**Work order:** Whenever a line in the records below holds the string "right", copy it out.

______________________________

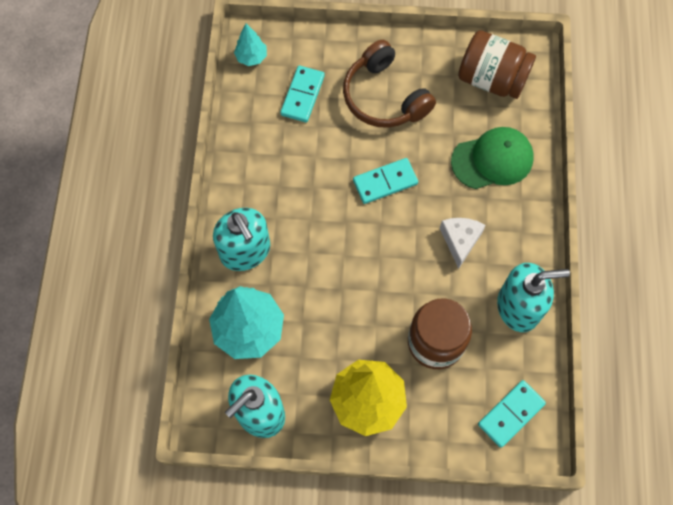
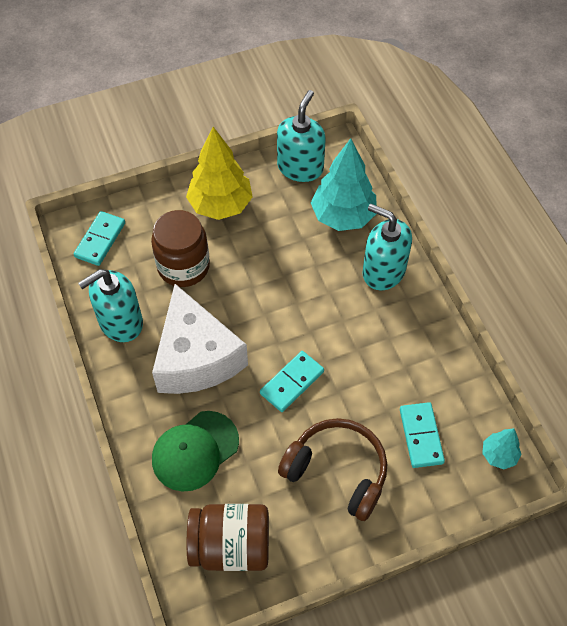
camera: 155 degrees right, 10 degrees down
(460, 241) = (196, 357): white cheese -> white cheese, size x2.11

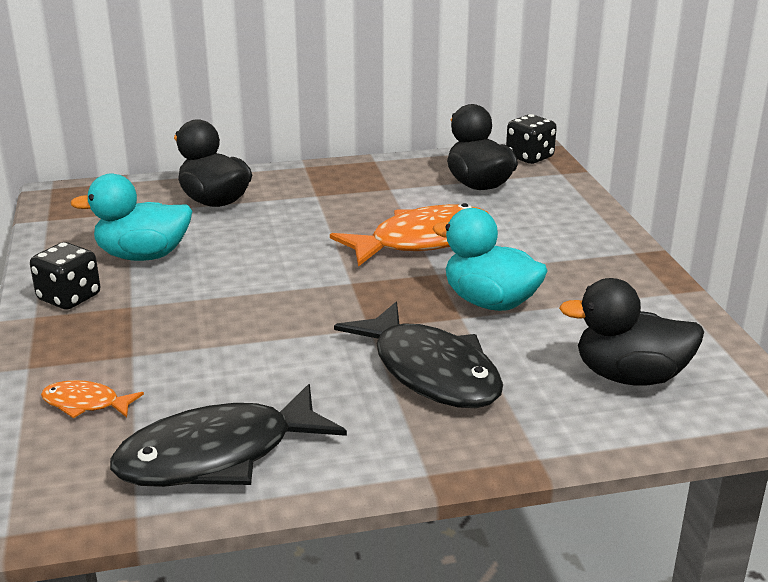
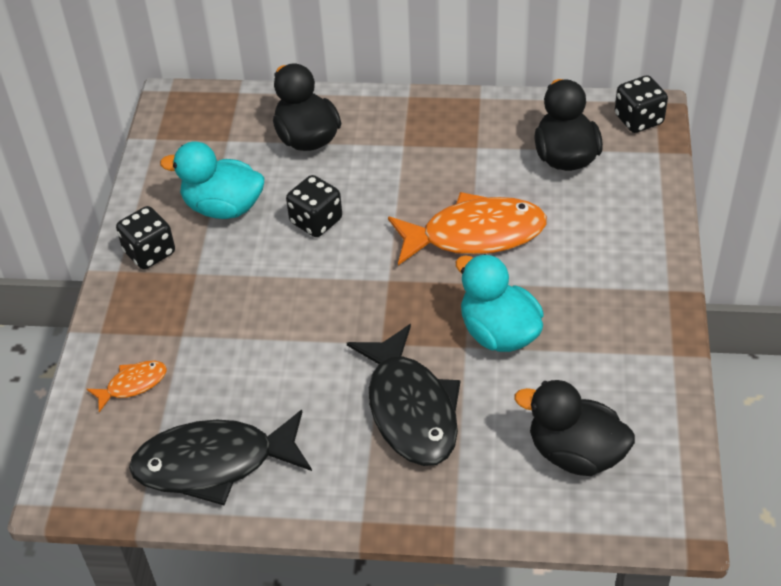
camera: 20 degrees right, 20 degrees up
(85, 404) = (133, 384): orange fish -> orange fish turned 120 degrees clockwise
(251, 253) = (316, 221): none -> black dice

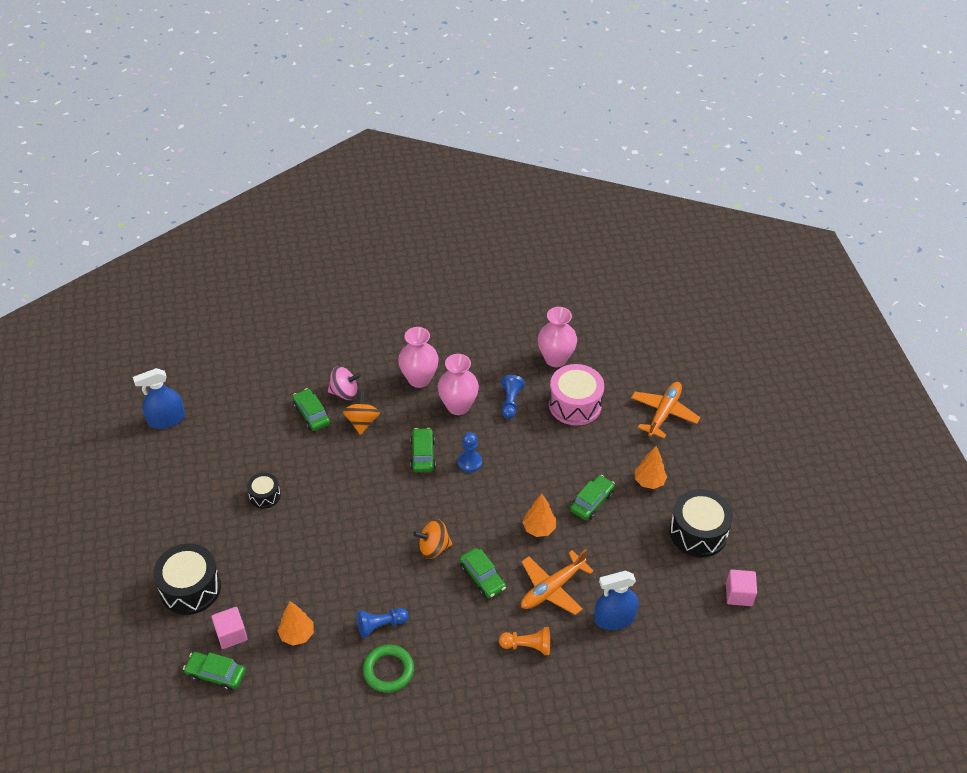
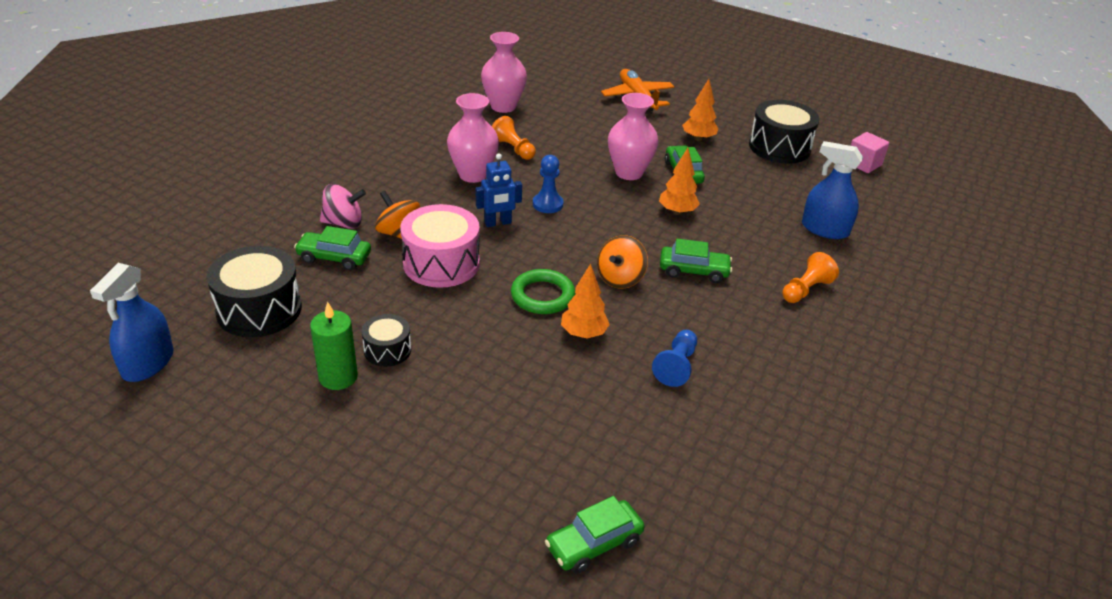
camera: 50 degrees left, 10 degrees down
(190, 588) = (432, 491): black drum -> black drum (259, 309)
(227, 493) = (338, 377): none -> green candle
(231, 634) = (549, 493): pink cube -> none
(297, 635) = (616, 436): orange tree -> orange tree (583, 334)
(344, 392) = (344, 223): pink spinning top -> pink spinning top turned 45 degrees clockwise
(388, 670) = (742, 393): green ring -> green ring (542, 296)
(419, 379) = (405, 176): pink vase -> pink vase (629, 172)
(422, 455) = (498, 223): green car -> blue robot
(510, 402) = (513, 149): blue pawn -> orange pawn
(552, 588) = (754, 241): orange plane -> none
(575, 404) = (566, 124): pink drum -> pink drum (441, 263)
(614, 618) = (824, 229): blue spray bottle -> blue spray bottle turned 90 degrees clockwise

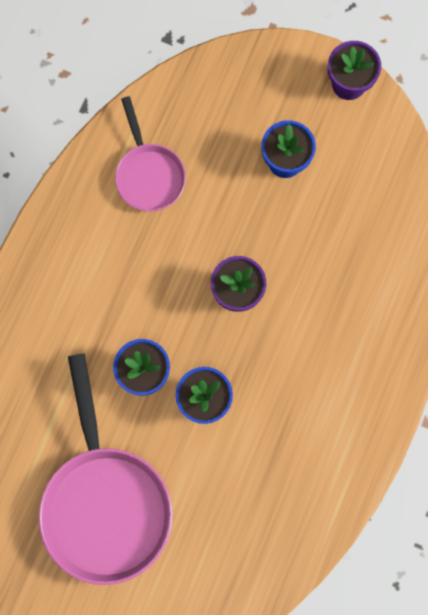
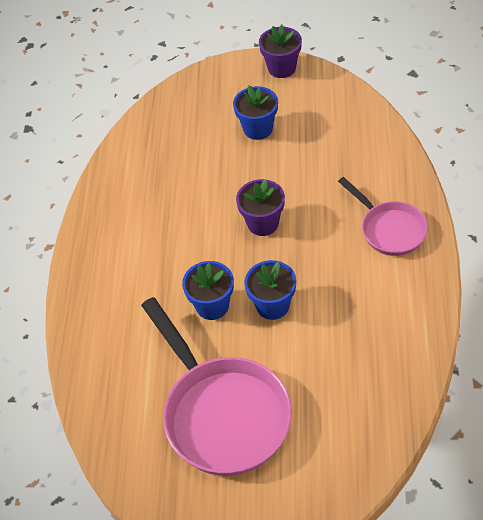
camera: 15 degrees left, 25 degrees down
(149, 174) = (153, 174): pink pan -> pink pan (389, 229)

______________________________

**Answer area:**
camera: 155 degrees right, 10 degrees down
camera: 20 degrees right, 20 degrees up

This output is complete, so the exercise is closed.